* Description of the task *
Each line with the string "triangle" is to be copied from the records below.

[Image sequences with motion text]

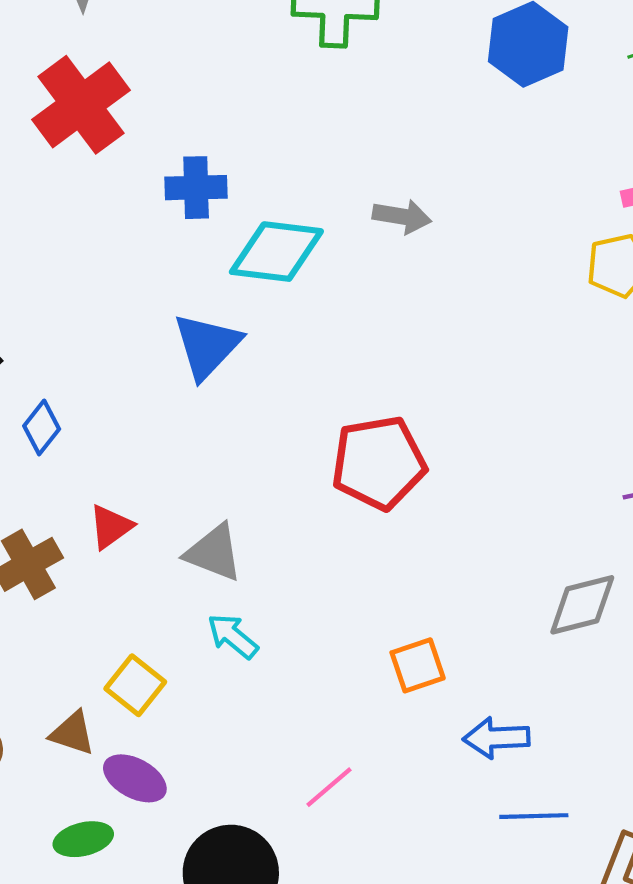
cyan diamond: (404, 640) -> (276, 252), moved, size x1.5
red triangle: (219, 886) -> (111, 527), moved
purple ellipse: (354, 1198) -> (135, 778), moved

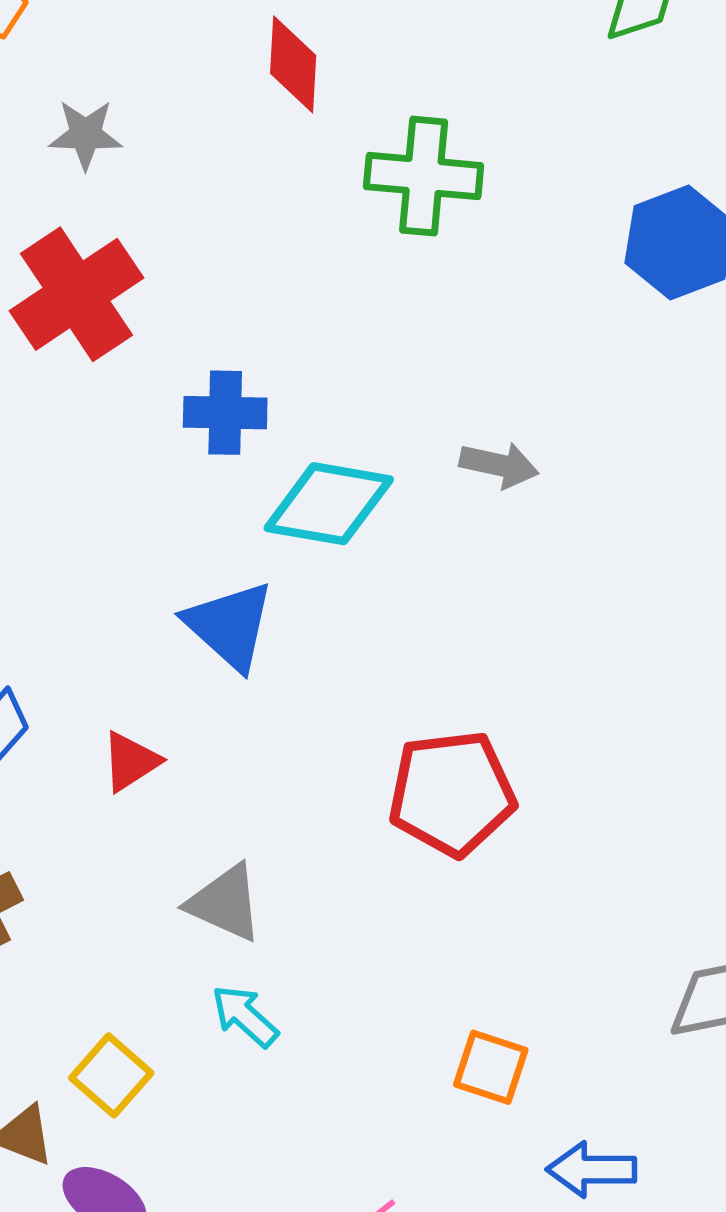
blue triangle: (207, 346) -> (230, 626), turned -34
red triangle: (111, 527) -> (131, 761), moved
orange square: (418, 665) -> (491, 1067), turned 34

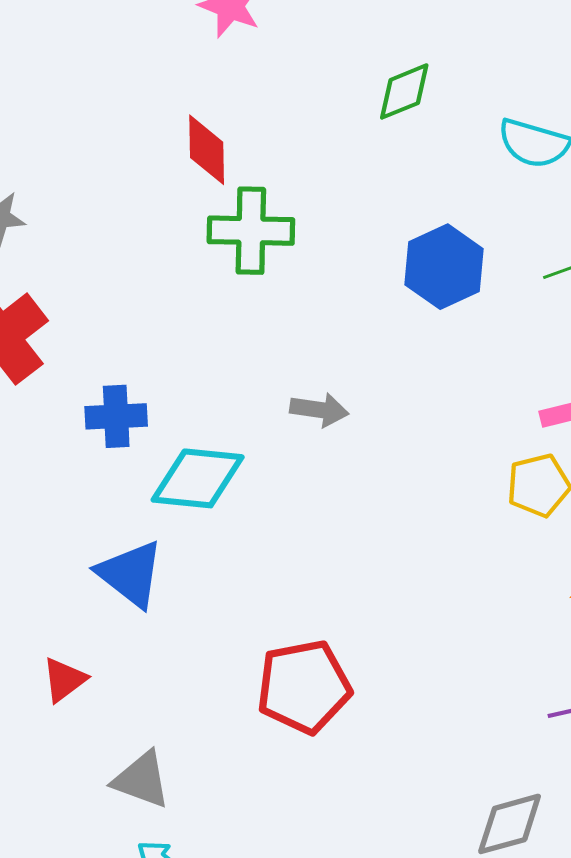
red diamond: (293, 64) -> (207, 150), moved
gray arrow: (499, 465) -> (319, 410), moved

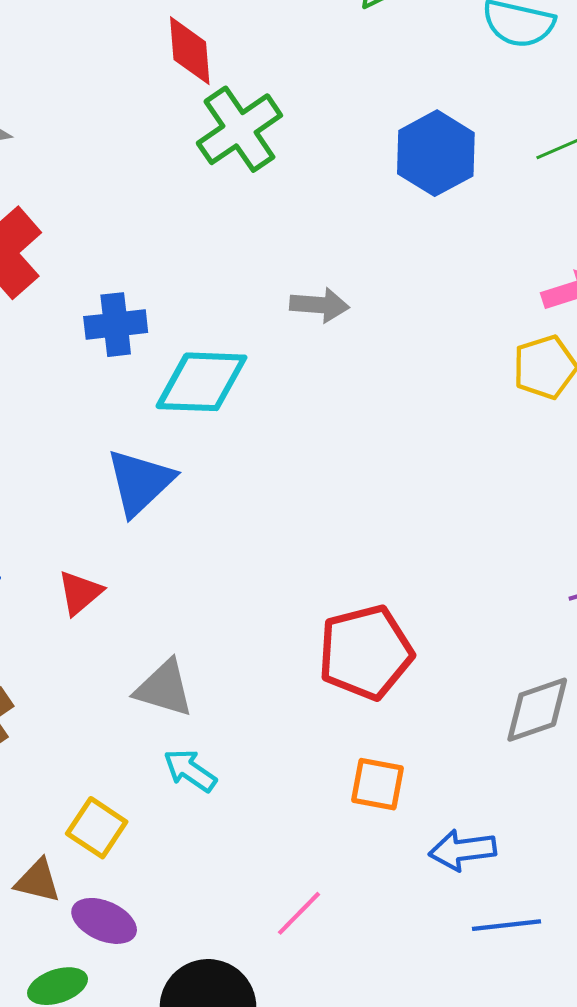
green cross: (251, 231) -> (239, 129), turned -32
blue triangle: (130, 574) -> (140, 482), turned 42
red pentagon: (304, 687) -> (365, 652), moved

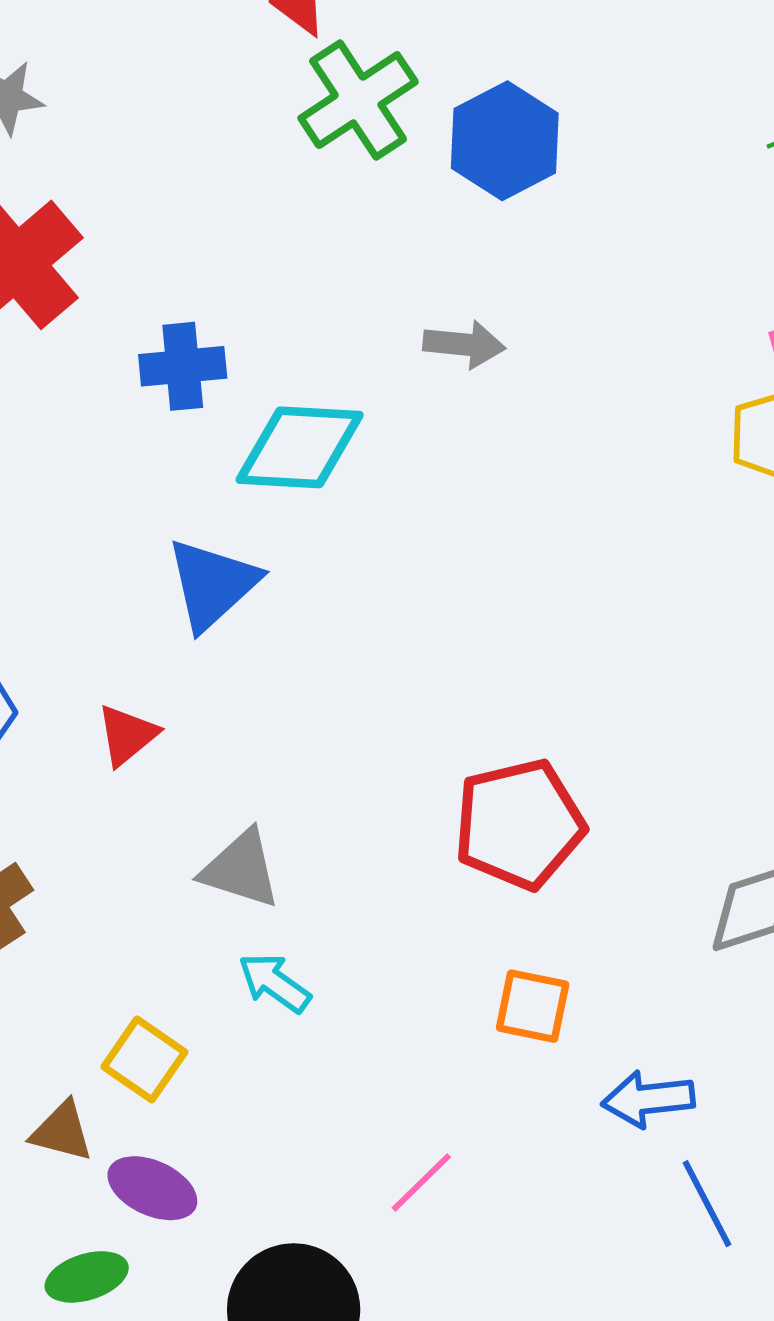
blue hexagon: (436, 153) -> (505, 141), moved
blue line: (506, 925) -> (707, 1204), turned 68

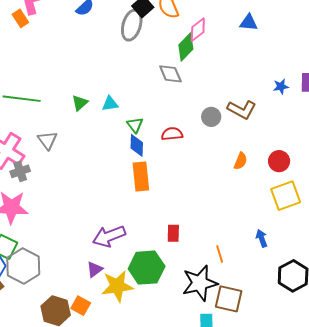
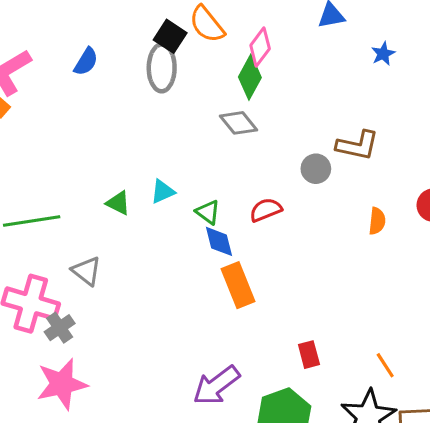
blue star: (281, 86) -> (383, 54), moved
green triangle: (80, 103) -> (118, 203), turned -36

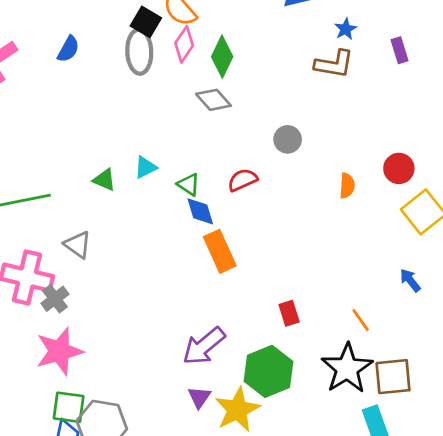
pink diamond: (260, 47) -> (184, 44), moved
brown L-shape: (357, 145) -> (334, 64), moved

* Answer to this task *
red triangle: (219, 886) -> (111, 527), moved
blue triangle: (207, 346) -> (230, 626), turned -34
red triangle: (111, 527) -> (131, 761), moved
blue triangle: (130, 574) -> (140, 482), turned 42
green triangle: (80, 103) -> (118, 203), turned -36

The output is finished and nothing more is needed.